━━━━━ Excerpted data ━━━━━

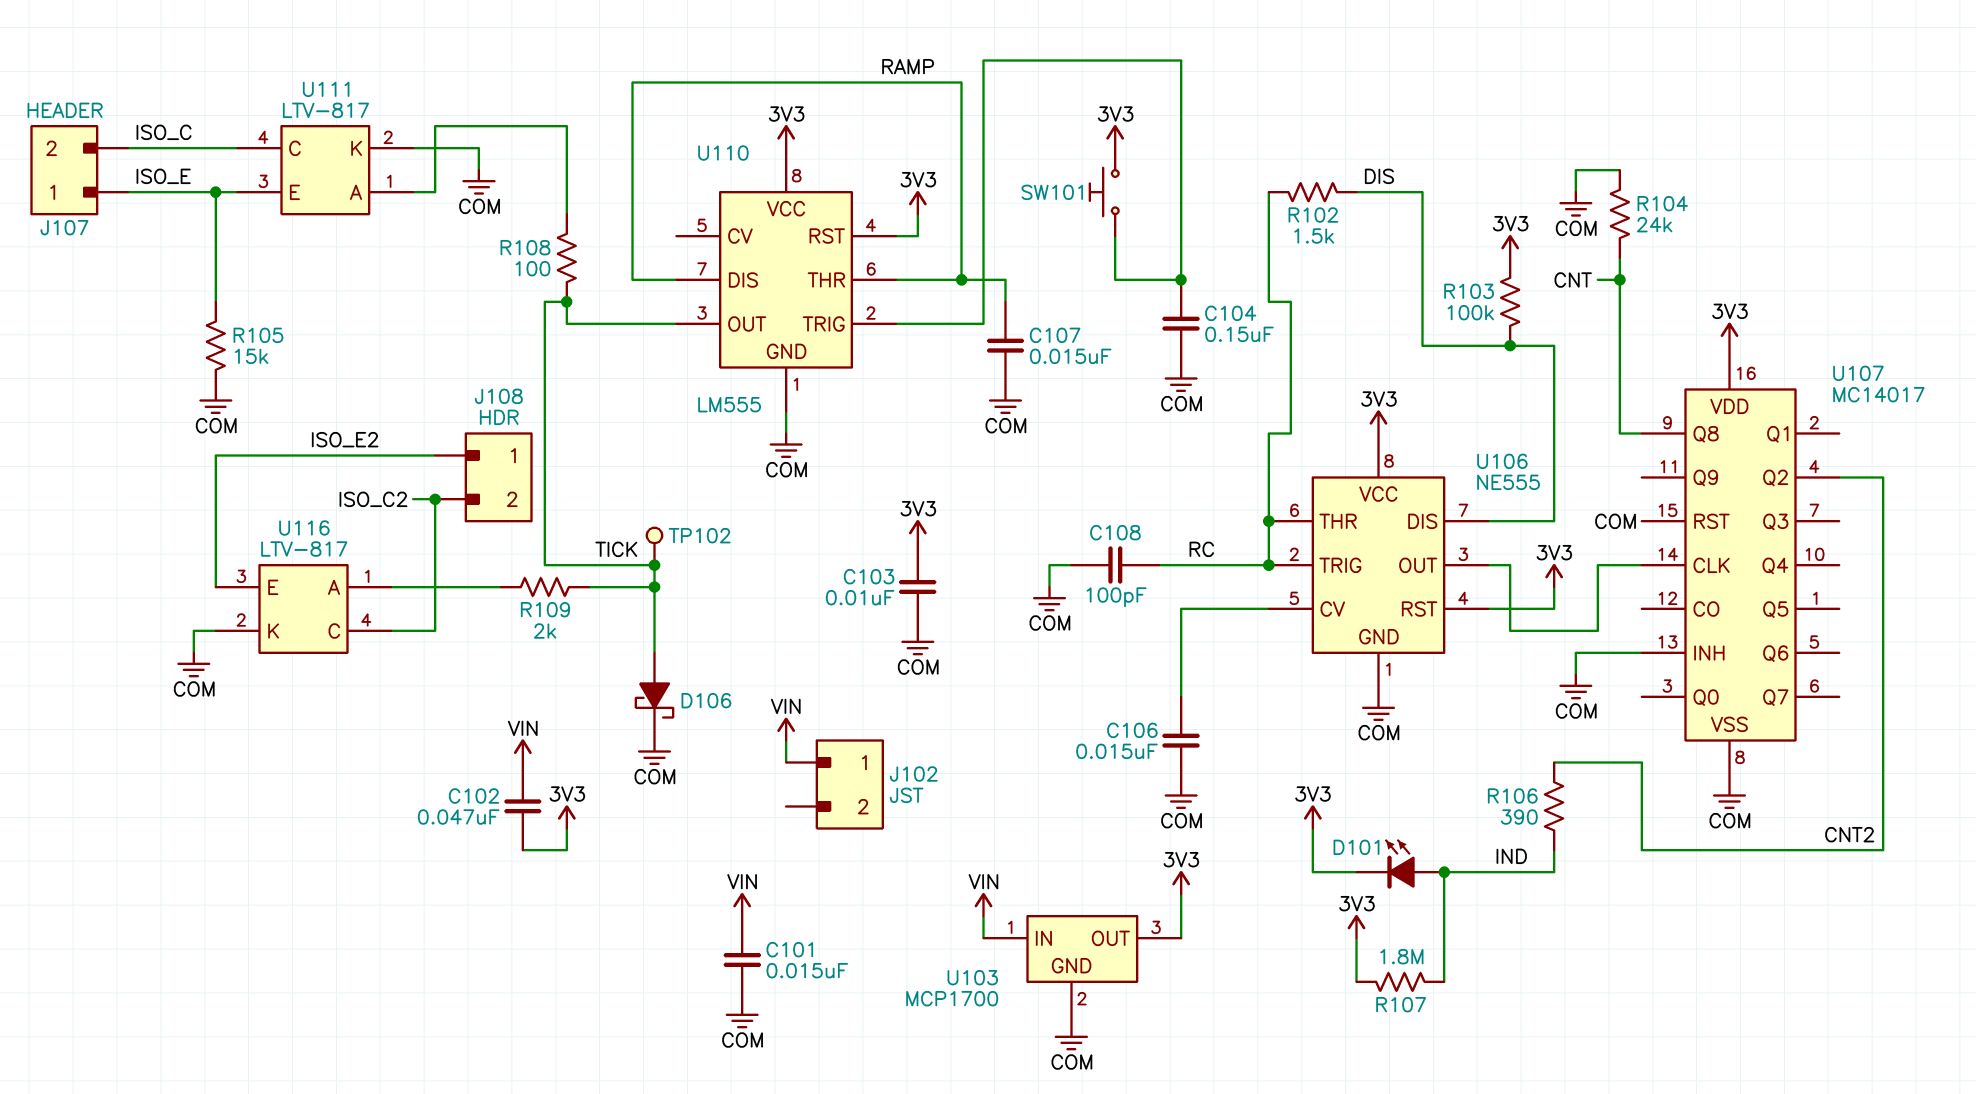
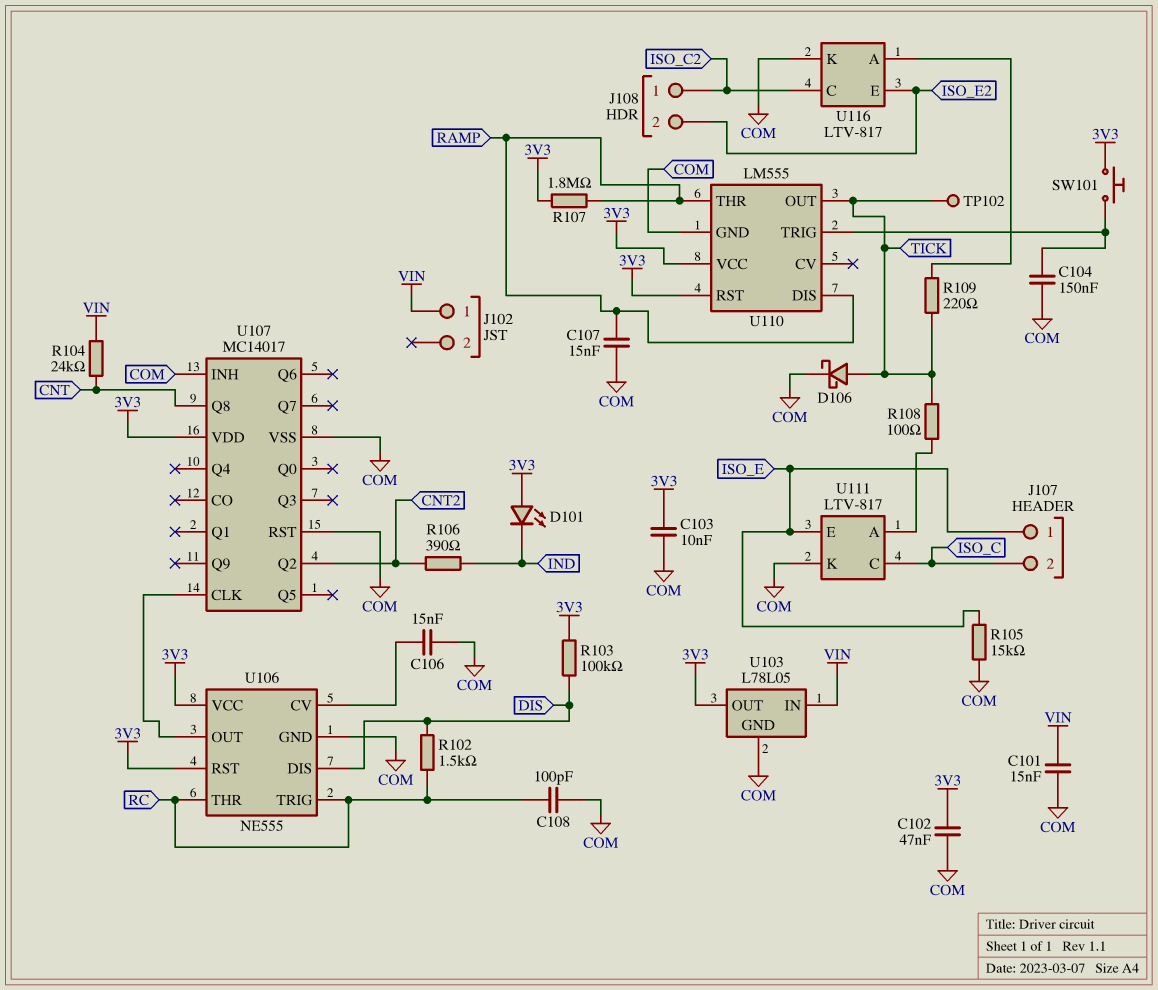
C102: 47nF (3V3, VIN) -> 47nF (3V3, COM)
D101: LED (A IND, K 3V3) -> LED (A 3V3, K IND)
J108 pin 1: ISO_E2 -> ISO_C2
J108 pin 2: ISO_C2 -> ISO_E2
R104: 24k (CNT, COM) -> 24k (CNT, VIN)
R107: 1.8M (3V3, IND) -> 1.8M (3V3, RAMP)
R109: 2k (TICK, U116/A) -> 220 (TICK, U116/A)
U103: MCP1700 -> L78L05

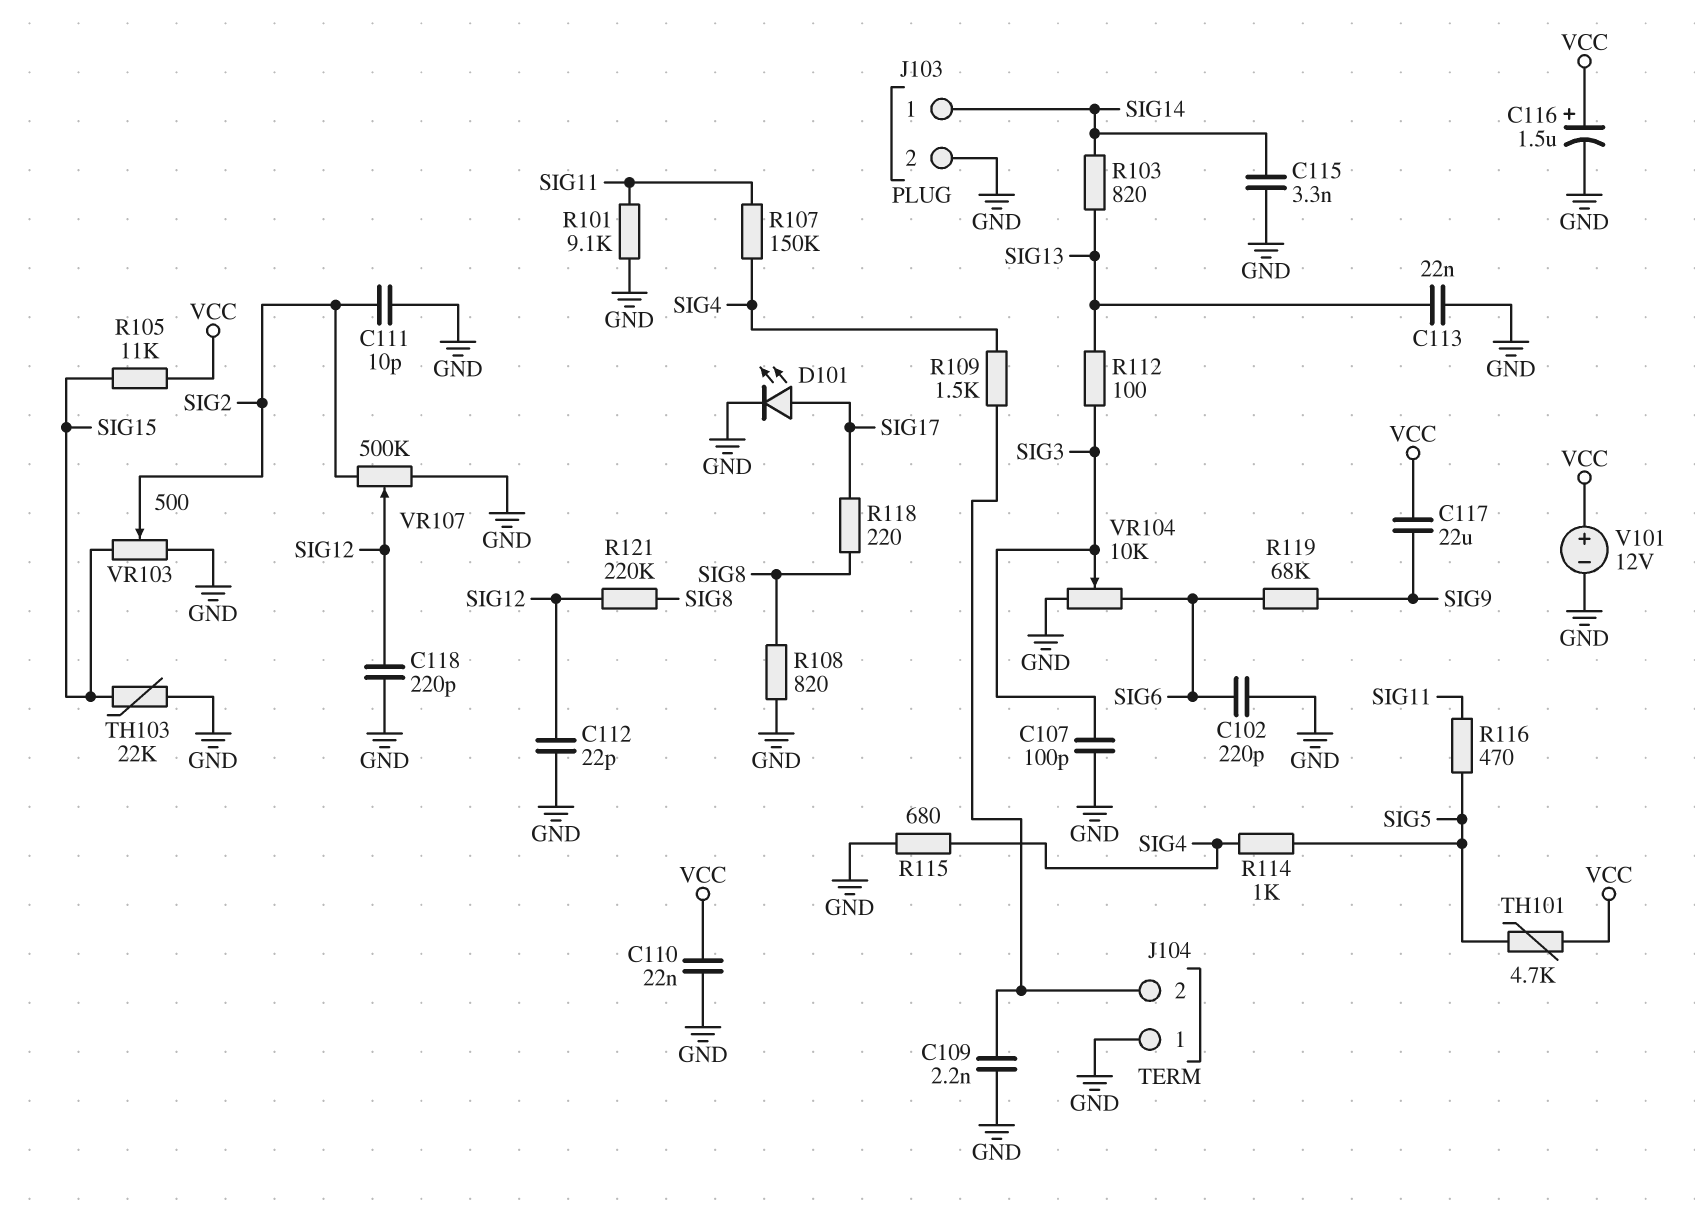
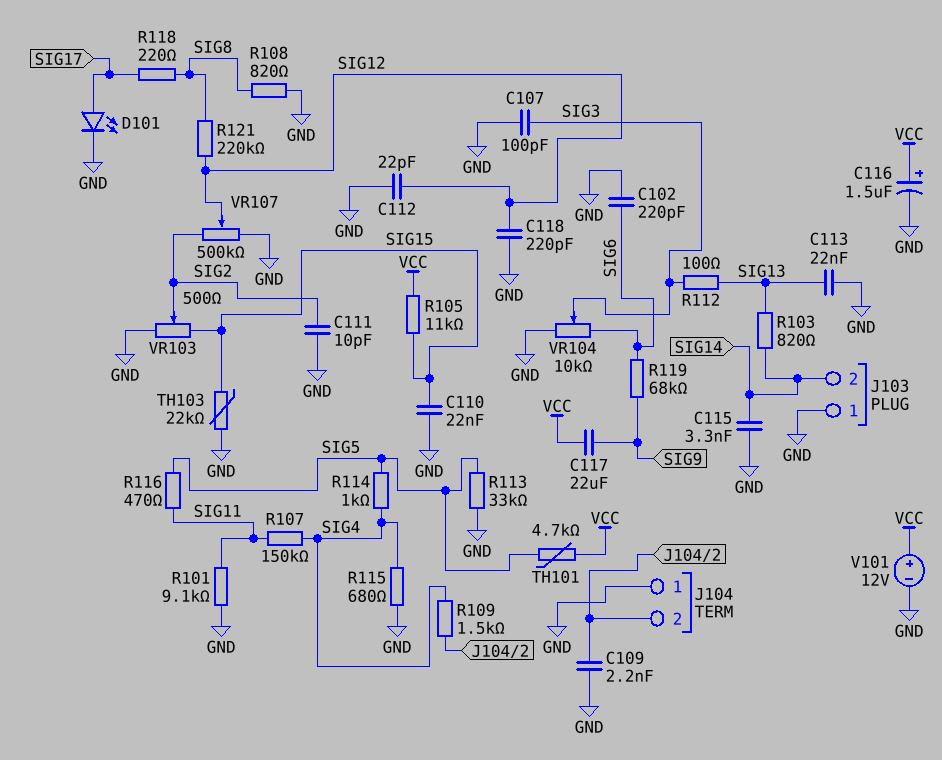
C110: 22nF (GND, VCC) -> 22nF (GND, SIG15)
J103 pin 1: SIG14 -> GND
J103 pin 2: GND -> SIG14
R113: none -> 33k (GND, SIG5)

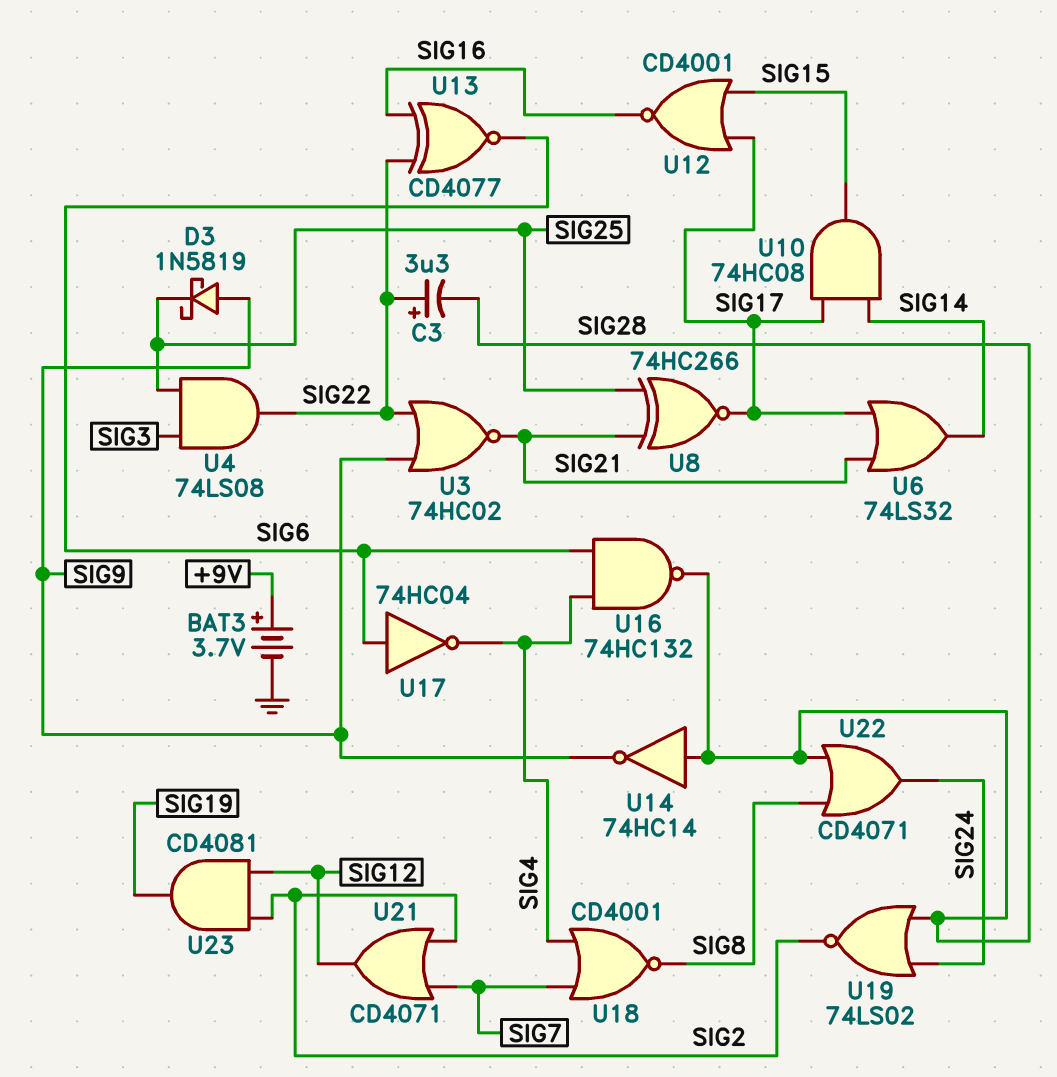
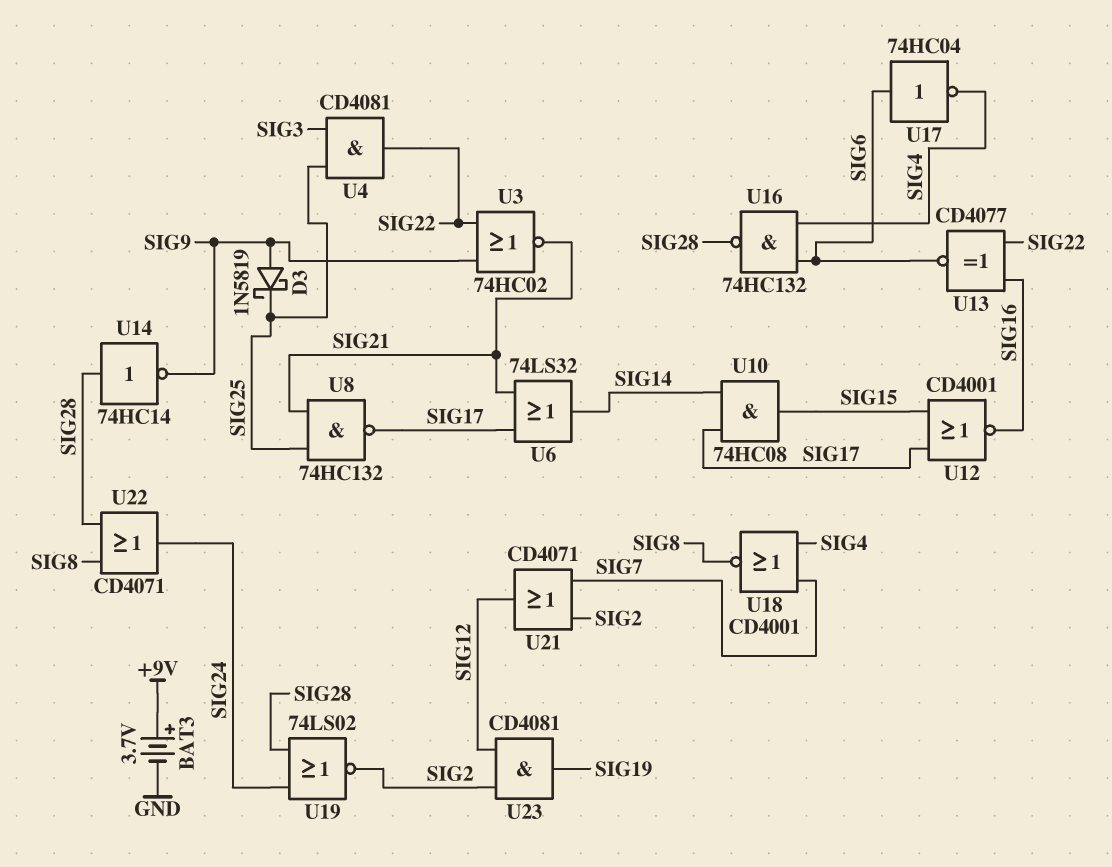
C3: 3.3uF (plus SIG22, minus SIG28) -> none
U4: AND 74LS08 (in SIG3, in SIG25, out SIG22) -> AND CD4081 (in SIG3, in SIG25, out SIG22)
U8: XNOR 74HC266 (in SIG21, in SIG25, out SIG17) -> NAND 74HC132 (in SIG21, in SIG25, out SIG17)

━━━━━

Try it: Reproduce every entry word for word, but omit the pictures.

Your response:
C102: 47nF (3V3, VIN) -> 47nF (3V3, COM)
D101: LED (A IND, K 3V3) -> LED (A 3V3, K IND)
J108 pin 1: ISO_E2 -> ISO_C2
J108 pin 2: ISO_C2 -> ISO_E2
R104: 24k (CNT, COM) -> 24k (CNT, VIN)
R107: 1.8M (3V3, IND) -> 1.8M (3V3, RAMP)
R109: 2k (TICK, U116/A) -> 220 (TICK, U116/A)
U103: MCP1700 -> L78L05

C110: 22nF (GND, VCC) -> 22nF (GND, SIG15)
J103 pin 1: SIG14 -> GND
J103 pin 2: GND -> SIG14
R113: none -> 33k (GND, SIG5)

C3: 3.3uF (plus SIG22, minus SIG28) -> none
U4: AND 74LS08 (in SIG3, in SIG25, out SIG22) -> AND CD4081 (in SIG3, in SIG25, out SIG22)
U8: XNOR 74HC266 (in SIG21, in SIG25, out SIG17) -> NAND 74HC132 (in SIG21, in SIG25, out SIG17)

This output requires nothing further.